[Dataset records]
•••••
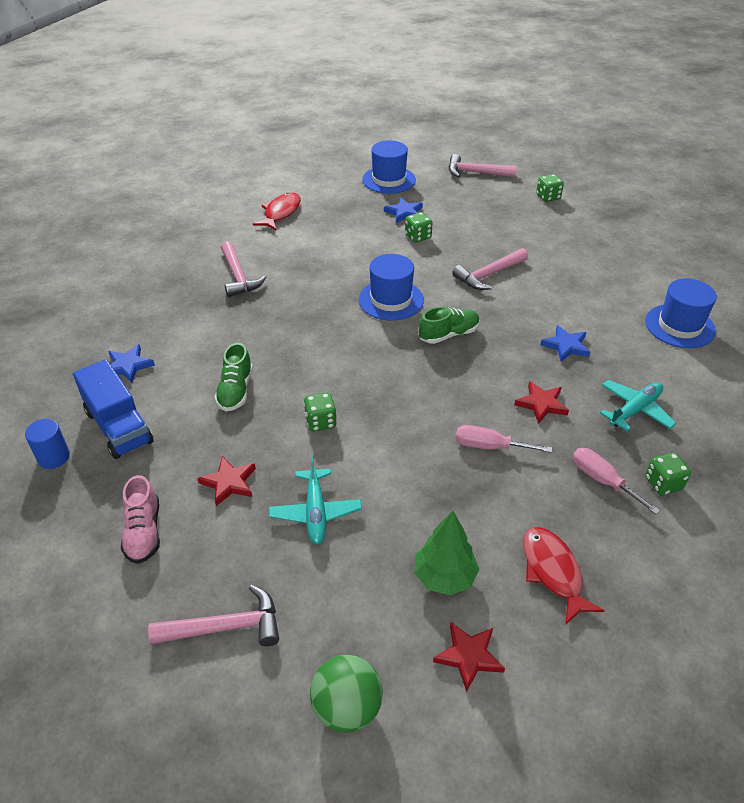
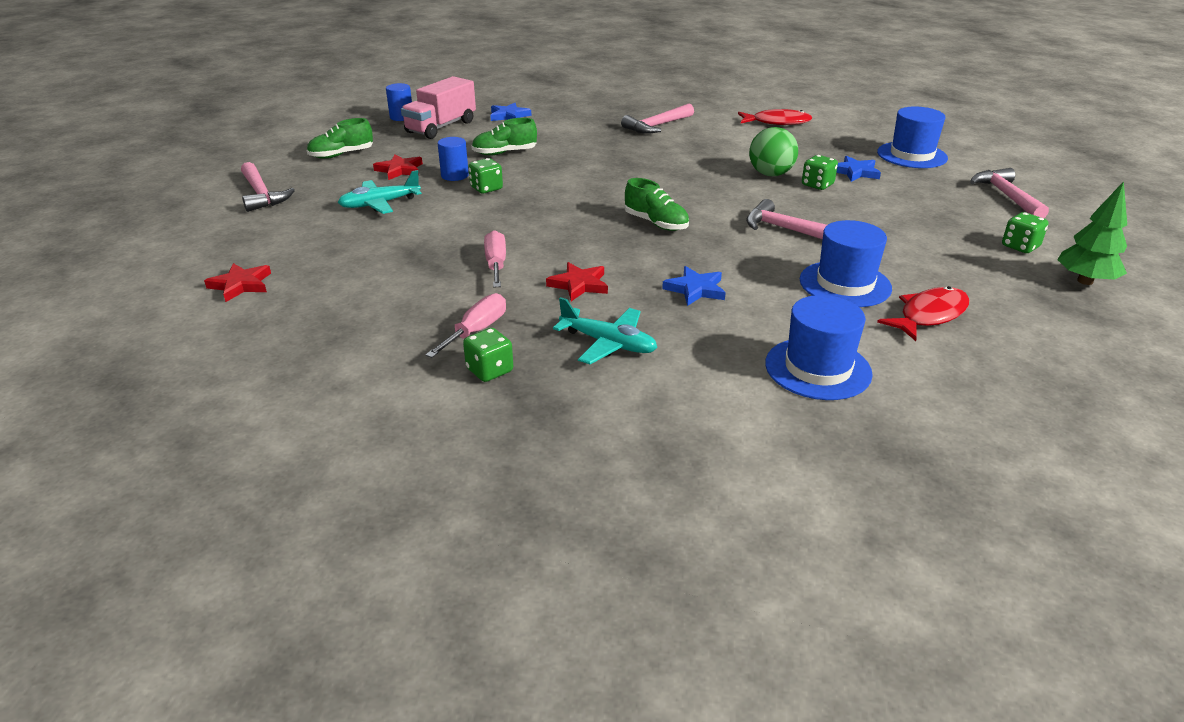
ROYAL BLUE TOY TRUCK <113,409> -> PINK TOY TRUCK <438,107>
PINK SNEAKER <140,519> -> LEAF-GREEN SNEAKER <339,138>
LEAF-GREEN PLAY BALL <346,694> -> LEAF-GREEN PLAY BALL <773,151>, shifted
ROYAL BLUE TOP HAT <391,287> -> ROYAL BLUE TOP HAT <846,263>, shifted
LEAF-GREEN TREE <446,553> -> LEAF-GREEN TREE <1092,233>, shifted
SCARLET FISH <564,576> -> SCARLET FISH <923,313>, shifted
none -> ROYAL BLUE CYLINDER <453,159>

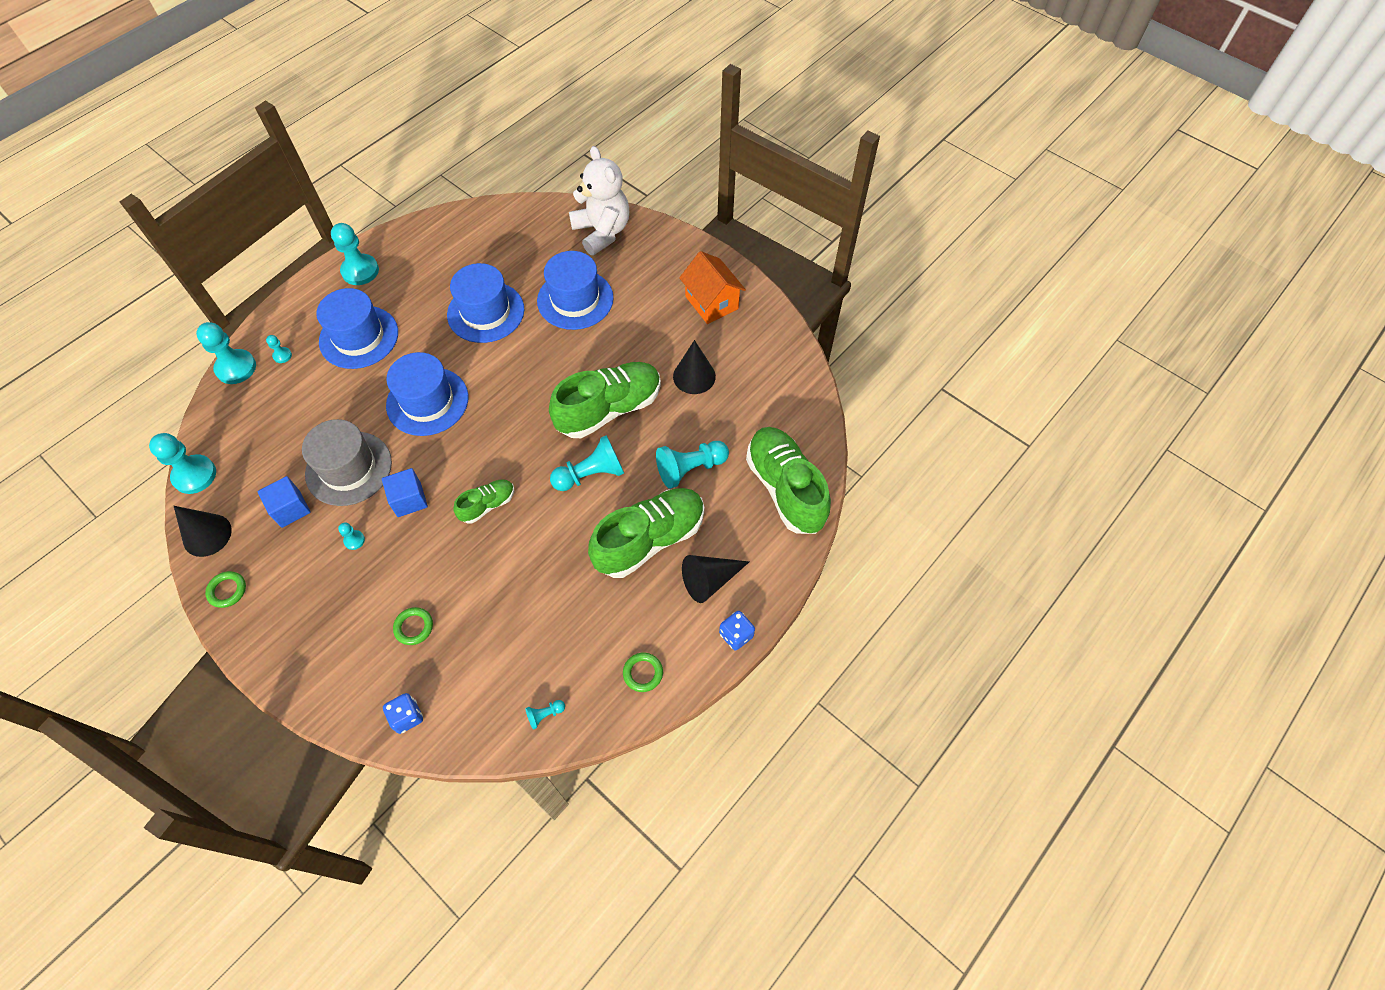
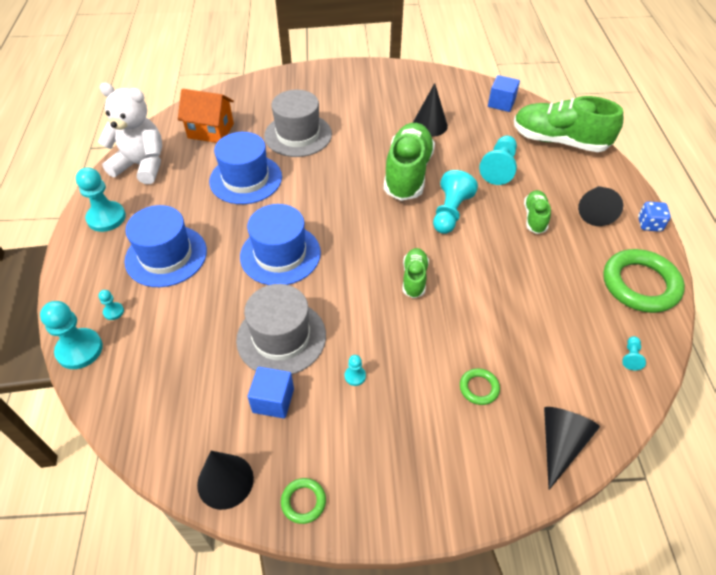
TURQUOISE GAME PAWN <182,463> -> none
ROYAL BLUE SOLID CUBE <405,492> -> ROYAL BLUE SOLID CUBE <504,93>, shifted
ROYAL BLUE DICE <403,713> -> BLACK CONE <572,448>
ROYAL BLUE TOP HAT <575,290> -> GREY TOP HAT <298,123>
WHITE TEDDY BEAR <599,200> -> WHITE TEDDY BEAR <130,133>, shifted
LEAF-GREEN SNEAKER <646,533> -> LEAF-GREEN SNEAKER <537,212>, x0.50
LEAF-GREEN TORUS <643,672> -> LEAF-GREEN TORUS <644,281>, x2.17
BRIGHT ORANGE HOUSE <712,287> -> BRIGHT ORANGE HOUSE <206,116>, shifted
•••••
*WHAT YOU SHOULD DO*:
What is the number of lines in the records that include "PINK"? Answer with that number alone.

*TASK RESPONSE*:
2